§ **About this exercise**
Once the images are set aside, write out the rest of the records exactly.

§ **The data**
^^^^^^^^
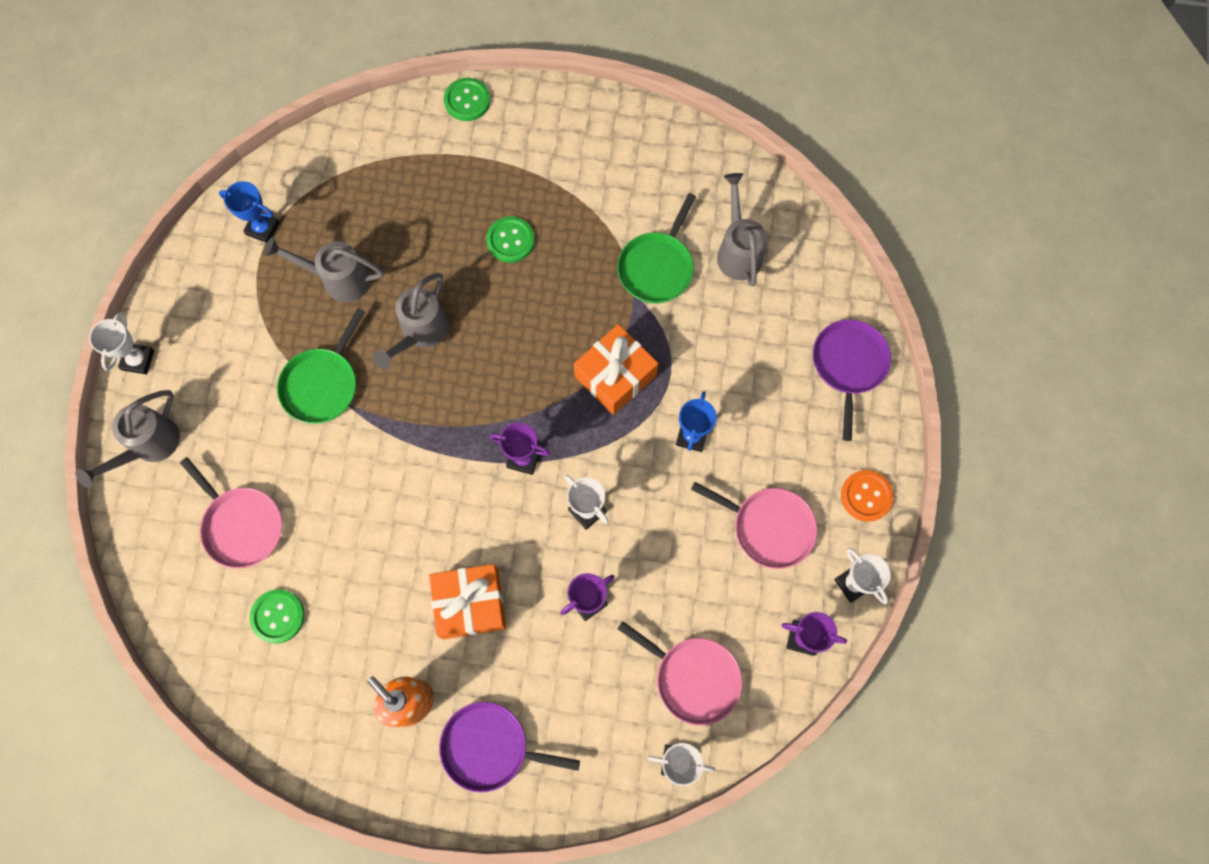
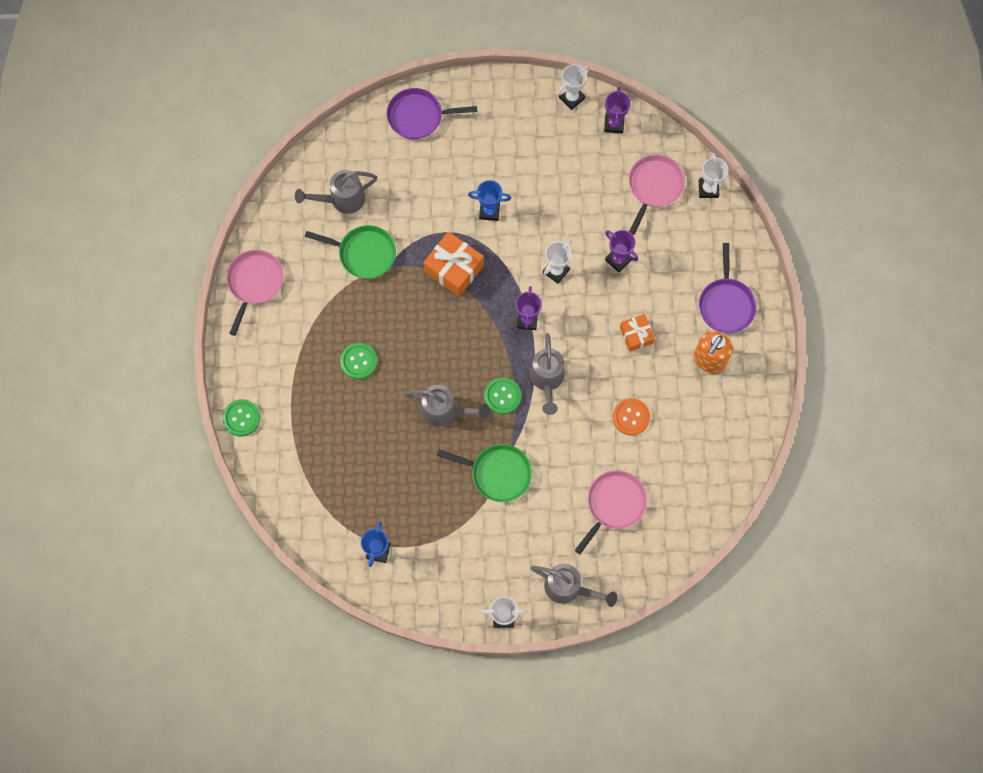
camera: 100 degrees left, 0 degrees up
(278, 616) = (672, 462): green button -> green button (502, 396)
(339, 279) = (412, 481): grey watering can -> grey watering can (547, 380)
(470, 604) = (636, 335): orange gift -> orange gift, size x0.61
(769, 527) = (544, 153): pink pan -> pink pan (254, 282)
(866, 496) = (511, 96): orange button -> orange button (631, 417)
^^^^^^^^
§ **Reply**
camera: 100 degrees left, 0 degrees up
(278, 616) = (672, 462): green button -> green button (502, 396)
(339, 279) = (412, 481): grey watering can -> grey watering can (547, 380)
(470, 604) = (636, 335): orange gift -> orange gift, size x0.61
(769, 527) = (544, 153): pink pan -> pink pan (254, 282)
(866, 496) = (511, 96): orange button -> orange button (631, 417)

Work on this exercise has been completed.